■ To be done:
Return every line of the listing below that contains the string "music", matching case exactly.

■ Records for this exercise:
[Start]
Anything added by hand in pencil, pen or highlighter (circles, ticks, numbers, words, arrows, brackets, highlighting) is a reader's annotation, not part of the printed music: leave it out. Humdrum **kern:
[End]
[Start]
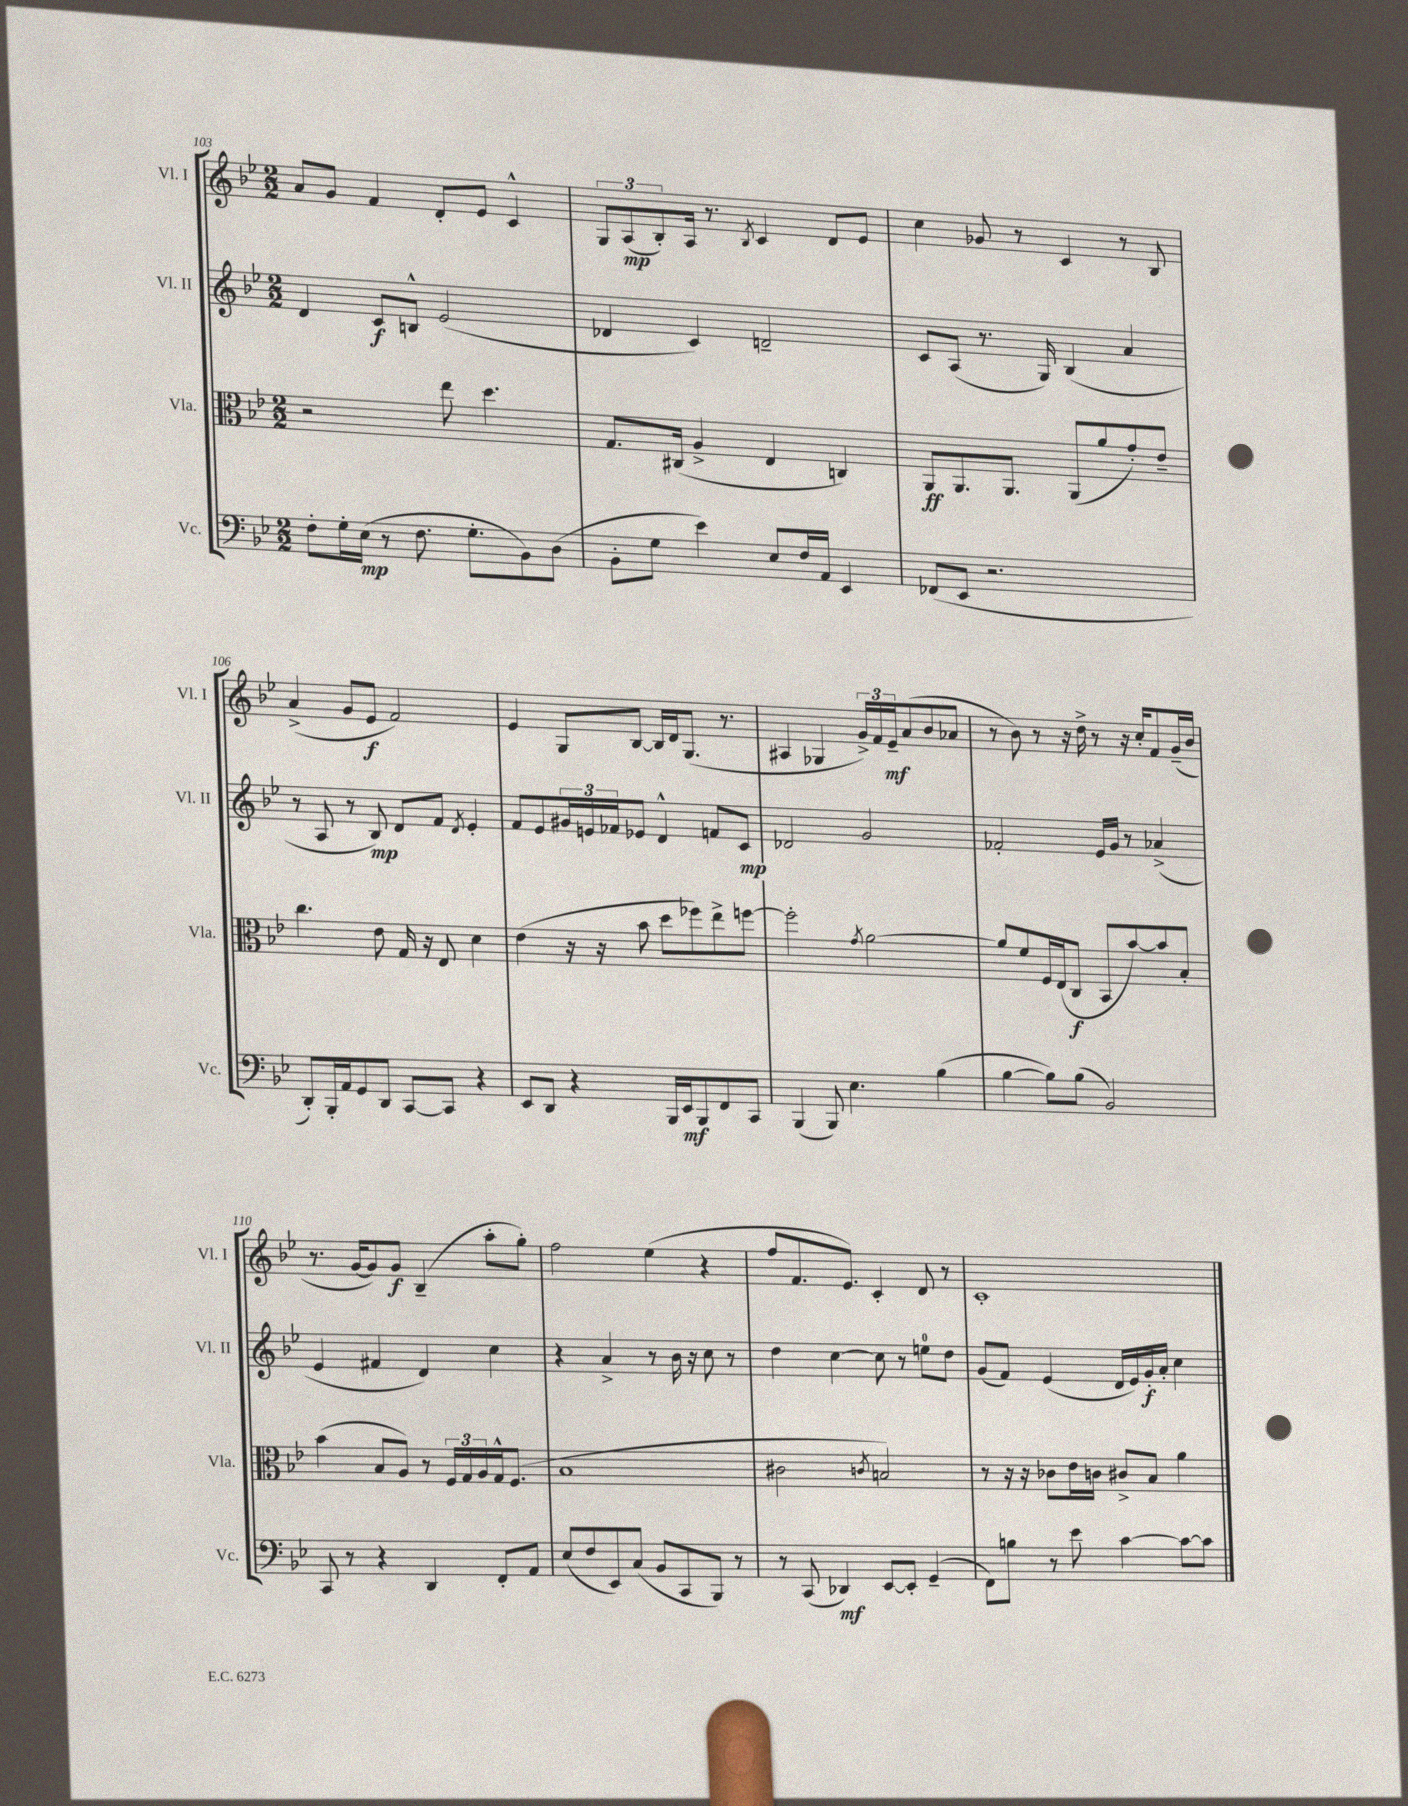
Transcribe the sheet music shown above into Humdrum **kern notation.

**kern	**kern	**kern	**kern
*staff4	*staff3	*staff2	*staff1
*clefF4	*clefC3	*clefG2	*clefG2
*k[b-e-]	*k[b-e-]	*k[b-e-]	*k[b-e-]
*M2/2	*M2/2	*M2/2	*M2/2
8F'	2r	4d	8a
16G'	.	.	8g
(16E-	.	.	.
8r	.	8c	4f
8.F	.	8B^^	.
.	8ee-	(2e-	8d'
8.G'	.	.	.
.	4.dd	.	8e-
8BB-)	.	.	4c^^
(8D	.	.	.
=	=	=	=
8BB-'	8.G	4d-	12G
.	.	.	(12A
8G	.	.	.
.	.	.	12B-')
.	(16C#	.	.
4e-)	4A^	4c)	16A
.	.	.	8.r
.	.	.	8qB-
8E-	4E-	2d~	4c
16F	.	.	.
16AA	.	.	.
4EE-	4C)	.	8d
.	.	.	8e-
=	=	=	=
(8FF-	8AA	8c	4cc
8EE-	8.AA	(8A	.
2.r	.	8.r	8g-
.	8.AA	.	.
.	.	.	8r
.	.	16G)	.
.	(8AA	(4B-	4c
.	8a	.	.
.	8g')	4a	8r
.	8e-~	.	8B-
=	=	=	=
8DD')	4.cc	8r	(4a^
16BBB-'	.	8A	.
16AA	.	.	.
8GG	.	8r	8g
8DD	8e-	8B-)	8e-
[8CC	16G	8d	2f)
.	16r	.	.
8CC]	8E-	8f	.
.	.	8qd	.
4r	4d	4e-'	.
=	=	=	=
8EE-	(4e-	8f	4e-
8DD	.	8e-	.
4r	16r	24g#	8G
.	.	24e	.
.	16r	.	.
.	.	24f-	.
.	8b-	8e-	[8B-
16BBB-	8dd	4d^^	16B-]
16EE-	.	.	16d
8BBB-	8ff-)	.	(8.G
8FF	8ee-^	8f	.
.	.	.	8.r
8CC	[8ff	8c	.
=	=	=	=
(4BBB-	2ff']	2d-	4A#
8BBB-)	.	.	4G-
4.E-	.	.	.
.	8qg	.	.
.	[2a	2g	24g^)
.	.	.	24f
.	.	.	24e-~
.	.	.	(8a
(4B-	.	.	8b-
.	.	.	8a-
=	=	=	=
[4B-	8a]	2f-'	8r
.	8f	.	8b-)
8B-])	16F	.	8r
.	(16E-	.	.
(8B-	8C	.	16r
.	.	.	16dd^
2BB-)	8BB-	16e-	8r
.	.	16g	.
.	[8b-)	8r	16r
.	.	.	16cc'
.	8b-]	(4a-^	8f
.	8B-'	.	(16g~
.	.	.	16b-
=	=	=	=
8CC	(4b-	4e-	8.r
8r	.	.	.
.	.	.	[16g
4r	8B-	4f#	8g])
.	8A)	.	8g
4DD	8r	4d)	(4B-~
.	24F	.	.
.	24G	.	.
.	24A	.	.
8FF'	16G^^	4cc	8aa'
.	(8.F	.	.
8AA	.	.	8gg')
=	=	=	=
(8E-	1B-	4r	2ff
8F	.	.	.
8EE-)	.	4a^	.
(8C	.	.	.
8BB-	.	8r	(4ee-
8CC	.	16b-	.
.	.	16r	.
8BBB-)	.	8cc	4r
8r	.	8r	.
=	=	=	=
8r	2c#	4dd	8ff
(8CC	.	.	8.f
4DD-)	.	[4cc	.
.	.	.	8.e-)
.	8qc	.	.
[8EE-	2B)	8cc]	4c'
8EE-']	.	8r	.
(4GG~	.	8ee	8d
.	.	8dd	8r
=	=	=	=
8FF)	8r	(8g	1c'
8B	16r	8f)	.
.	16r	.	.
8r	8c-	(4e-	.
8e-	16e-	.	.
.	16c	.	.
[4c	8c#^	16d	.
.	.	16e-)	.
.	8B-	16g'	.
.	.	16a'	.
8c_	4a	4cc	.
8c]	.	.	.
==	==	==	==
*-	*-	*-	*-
[End]
■ Correct result:
Anything added by hand in pencil, pen or highlighter (circles, ticks, numbers, words, arrows, brackets, highlighting) is a reader's annotation, not part of the printed music: leave it out. Humdrum **kern:
Transcribe the sheet music shown above into Humdrum **kern notation.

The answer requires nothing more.